**Your objective:** Print every line of the material below exactly as it stands, but omit the pictures.

**Working data:**
/---

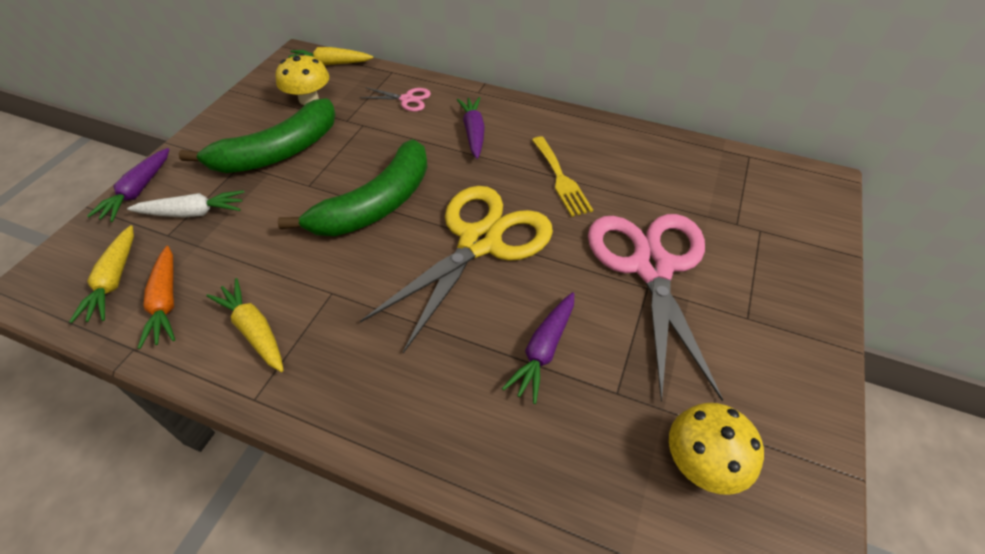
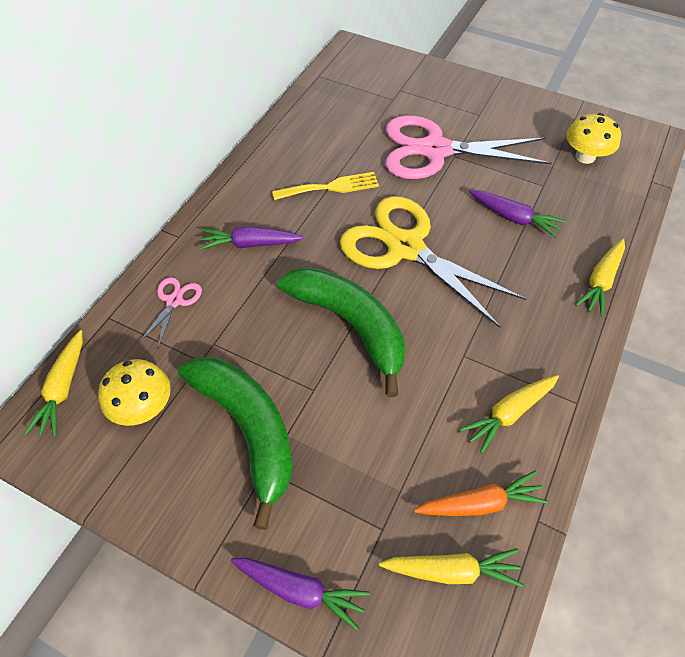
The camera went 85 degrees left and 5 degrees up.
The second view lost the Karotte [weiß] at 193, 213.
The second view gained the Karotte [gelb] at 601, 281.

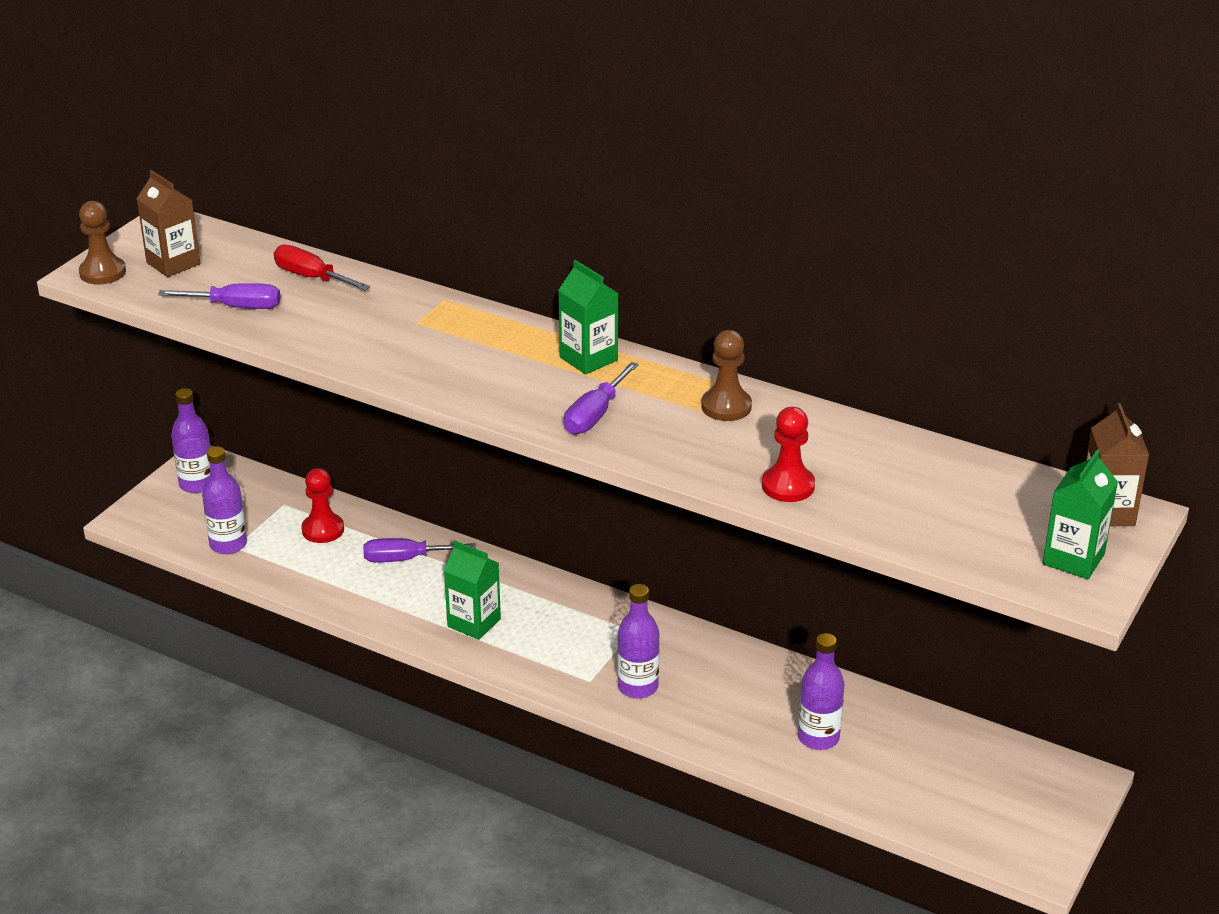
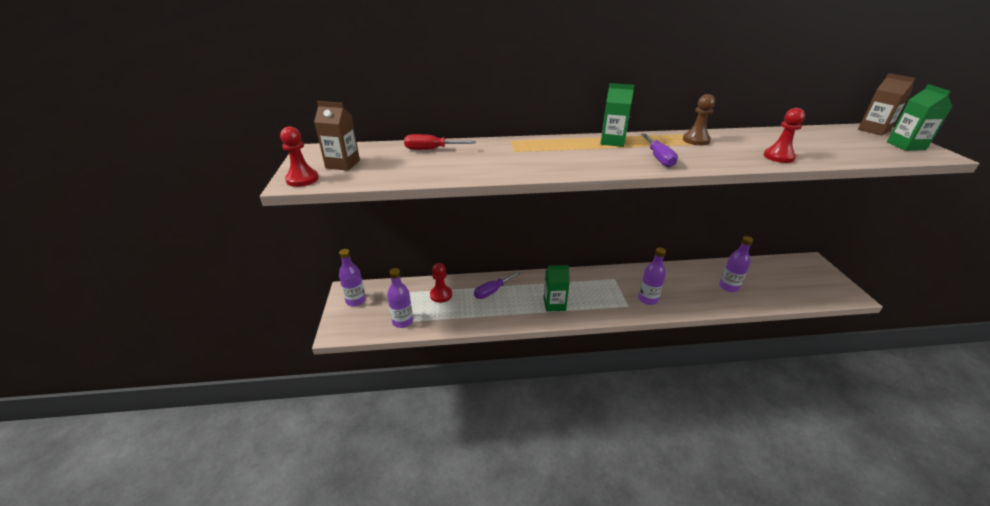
The camera went 35 degrees left and 0 degrees up.
The second view lost the Schraubenzieher [lila] at 236, 307.
What was the Bauer [braun] at 102, 272 turned into the Bauer [rot] at 302, 179.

\---

**Answer to the exercise:**
The camera went 85 degrees left and 5 degrees up.
The second view lost the Karotte [weiß] at 193, 213.
The second view gained the Karotte [gelb] at 601, 281.

The camera went 35 degrees left and 0 degrees up.
The second view lost the Schraubenzieher [lila] at 236, 307.
What was the Bauer [braun] at 102, 272 turned into the Bauer [rot] at 302, 179.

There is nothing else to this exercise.